An exact transcription of every record below is required, with the pictures left out.

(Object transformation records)
BEGIN

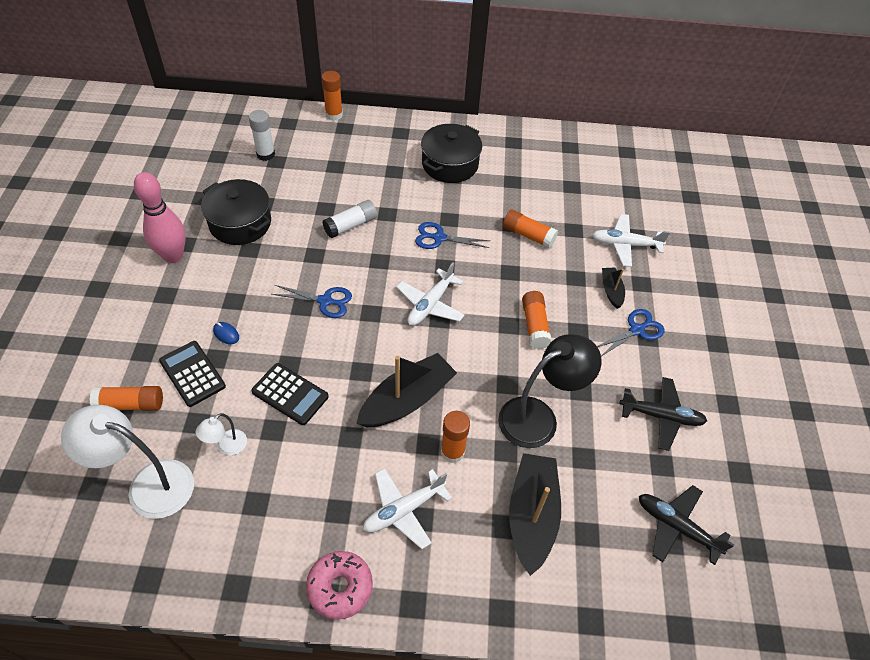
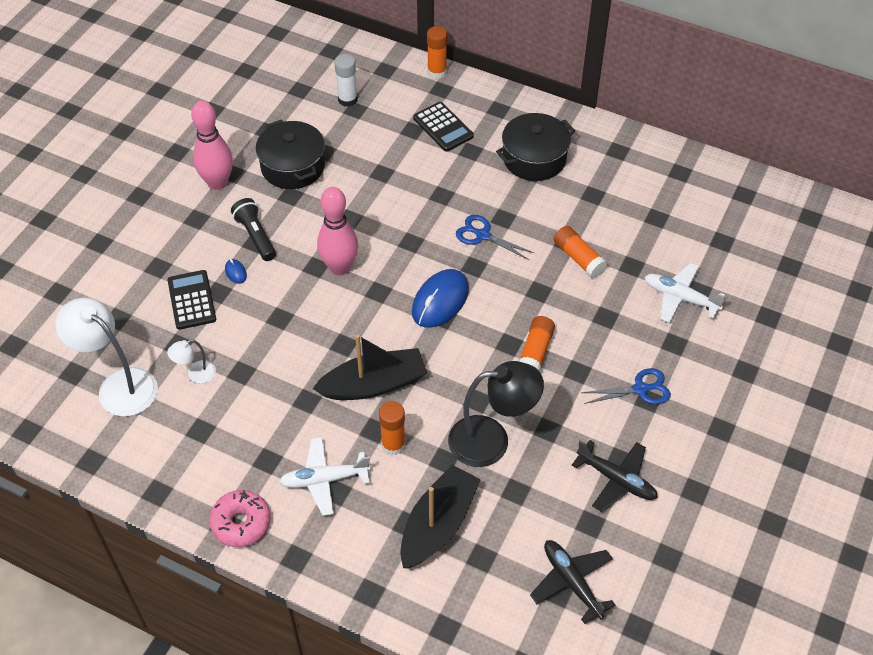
camera: 25 degrees right, 0 degrees up
(131, 404) = (130, 311): orange glue stick -> none
(231, 295) = (255, 236): none -> black flashlight
(290, 394) = (269, 345): black calculator -> black calculator (443, 127)
(325, 301) = (340, 267): blue scissors -> pink bowling pin
(351, 225) = (399, 198): white glue stick -> none
(430, 304) = (440, 301): white plane -> blue mouse
(611, 291) = (636, 341): black boat -> none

END

EXERCISE RESULT:
camera: 25 degrees right, 0 degrees up
(131, 404) = (130, 311): orange glue stick -> none
(231, 295) = (255, 236): none -> black flashlight
(290, 394) = (269, 345): black calculator -> black calculator (443, 127)
(325, 301) = (340, 267): blue scissors -> pink bowling pin
(351, 225) = (399, 198): white glue stick -> none
(430, 304) = (440, 301): white plane -> blue mouse
(611, 291) = (636, 341): black boat -> none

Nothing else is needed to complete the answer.